Dataset items
#####

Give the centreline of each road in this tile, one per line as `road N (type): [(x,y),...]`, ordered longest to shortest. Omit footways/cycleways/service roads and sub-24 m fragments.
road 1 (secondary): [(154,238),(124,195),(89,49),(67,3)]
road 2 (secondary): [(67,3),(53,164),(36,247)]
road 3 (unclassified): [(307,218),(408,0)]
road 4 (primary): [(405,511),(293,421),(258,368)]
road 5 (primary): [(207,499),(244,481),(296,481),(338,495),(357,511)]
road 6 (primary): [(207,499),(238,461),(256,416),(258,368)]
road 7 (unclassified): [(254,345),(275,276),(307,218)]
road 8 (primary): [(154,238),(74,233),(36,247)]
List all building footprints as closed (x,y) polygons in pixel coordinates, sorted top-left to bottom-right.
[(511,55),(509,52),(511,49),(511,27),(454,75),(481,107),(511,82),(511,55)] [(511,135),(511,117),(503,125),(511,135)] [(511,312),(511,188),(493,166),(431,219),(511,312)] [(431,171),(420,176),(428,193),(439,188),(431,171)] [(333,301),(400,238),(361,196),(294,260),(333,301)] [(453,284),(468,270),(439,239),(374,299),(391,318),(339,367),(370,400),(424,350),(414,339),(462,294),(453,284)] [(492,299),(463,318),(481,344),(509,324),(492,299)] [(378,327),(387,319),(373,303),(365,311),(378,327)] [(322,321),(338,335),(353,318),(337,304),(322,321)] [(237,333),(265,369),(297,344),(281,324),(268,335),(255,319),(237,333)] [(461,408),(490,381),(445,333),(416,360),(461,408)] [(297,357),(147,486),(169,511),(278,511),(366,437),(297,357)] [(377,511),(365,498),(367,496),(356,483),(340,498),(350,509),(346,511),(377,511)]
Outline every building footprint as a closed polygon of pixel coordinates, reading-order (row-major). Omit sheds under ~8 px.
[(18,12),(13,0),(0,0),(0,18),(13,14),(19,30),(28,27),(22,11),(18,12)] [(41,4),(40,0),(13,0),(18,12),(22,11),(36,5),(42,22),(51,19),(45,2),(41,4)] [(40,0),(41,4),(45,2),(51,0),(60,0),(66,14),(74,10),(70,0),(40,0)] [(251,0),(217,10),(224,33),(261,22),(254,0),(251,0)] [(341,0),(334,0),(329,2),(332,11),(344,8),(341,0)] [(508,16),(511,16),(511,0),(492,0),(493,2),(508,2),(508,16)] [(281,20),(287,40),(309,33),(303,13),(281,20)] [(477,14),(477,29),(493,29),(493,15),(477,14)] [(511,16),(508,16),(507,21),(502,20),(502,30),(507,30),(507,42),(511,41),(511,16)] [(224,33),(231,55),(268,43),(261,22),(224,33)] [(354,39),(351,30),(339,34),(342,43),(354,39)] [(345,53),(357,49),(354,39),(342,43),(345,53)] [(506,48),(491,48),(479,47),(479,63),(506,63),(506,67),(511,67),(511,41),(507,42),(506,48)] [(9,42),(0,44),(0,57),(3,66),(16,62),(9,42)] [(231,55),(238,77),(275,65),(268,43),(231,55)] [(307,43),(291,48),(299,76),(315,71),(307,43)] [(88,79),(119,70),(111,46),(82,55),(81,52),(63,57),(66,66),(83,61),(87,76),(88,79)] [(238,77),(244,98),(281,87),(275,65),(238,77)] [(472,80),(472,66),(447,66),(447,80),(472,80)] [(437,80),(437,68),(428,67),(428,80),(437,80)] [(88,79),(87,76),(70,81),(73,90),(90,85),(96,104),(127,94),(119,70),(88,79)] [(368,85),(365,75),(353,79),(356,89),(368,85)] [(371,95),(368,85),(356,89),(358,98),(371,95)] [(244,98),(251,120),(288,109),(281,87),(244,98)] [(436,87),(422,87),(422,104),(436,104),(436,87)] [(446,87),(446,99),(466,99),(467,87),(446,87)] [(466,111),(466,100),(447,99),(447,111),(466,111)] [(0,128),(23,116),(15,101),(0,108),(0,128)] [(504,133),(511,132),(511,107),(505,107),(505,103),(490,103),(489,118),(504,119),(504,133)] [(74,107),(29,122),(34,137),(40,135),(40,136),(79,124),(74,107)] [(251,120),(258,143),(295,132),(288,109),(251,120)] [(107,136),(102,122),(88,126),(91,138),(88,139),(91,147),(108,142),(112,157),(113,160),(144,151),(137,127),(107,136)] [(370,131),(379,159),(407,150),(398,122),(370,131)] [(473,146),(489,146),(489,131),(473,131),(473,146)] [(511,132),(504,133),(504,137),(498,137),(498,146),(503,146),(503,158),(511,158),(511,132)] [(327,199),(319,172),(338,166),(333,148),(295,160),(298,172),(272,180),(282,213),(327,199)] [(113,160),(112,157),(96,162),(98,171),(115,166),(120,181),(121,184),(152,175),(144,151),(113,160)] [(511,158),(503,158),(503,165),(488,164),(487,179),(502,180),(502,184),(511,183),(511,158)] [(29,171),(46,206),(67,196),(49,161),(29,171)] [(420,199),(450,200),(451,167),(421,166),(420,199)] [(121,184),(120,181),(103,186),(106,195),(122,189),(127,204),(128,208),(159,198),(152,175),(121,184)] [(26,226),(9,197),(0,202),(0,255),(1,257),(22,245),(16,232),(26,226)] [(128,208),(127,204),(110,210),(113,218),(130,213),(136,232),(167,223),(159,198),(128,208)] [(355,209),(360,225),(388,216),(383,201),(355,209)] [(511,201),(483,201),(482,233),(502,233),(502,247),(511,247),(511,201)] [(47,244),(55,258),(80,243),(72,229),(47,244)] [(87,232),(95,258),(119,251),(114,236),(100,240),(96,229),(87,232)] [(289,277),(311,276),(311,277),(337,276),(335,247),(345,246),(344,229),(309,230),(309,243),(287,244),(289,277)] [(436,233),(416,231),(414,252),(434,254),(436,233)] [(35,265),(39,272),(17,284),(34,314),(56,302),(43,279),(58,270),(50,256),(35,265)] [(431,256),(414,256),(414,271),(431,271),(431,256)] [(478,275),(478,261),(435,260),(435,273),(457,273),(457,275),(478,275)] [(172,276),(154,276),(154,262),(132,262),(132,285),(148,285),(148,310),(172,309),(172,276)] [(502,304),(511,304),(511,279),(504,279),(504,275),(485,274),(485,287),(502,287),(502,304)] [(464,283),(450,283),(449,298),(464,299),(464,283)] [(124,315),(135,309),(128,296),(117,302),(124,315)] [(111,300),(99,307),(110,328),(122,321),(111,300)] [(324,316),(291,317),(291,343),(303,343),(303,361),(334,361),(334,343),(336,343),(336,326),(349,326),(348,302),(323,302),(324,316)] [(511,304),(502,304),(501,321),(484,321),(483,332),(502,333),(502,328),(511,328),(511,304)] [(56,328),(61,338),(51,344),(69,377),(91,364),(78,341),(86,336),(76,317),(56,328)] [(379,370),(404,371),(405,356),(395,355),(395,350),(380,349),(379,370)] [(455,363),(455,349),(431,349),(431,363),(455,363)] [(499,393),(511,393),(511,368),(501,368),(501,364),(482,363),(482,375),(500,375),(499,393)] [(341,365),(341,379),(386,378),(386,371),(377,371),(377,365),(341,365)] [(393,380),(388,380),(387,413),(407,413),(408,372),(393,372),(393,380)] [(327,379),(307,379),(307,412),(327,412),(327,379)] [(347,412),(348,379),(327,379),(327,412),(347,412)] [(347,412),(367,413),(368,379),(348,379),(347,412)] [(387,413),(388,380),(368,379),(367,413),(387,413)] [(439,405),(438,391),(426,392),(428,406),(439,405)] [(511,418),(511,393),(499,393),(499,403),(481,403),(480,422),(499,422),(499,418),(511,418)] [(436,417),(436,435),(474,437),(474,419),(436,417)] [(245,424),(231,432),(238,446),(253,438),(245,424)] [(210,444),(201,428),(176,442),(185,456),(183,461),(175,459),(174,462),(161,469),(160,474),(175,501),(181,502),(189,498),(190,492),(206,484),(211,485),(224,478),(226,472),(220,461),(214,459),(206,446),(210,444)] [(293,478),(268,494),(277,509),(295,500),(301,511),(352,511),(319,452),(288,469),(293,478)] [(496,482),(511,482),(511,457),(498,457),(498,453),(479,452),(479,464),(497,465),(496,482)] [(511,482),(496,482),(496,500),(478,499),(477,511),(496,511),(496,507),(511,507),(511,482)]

#####

Direction: Rewrite the lines from the start through the line containing "road 6 (primary): [(207,499),(238,461),(256,416),(258,368)]", changing every "primary" to "trunk" and leaving everything else as it is.

Exercise result:
Give the centreline of each road in this tile, one per line as `road N (type): [(x,y),...]`, ordered longest to shortest. Omit footways/cycleways/service roads and sub-24 m fragments.
road 1 (secondary): [(154,238),(124,195),(89,49),(67,3)]
road 2 (secondary): [(67,3),(53,164),(36,247)]
road 3 (unclassified): [(307,218),(408,0)]
road 4 (trunk): [(405,511),(293,421),(258,368)]
road 5 (trunk): [(207,499),(244,481),(296,481),(338,495),(357,511)]
road 6 (trunk): [(207,499),(238,461),(256,416),(258,368)]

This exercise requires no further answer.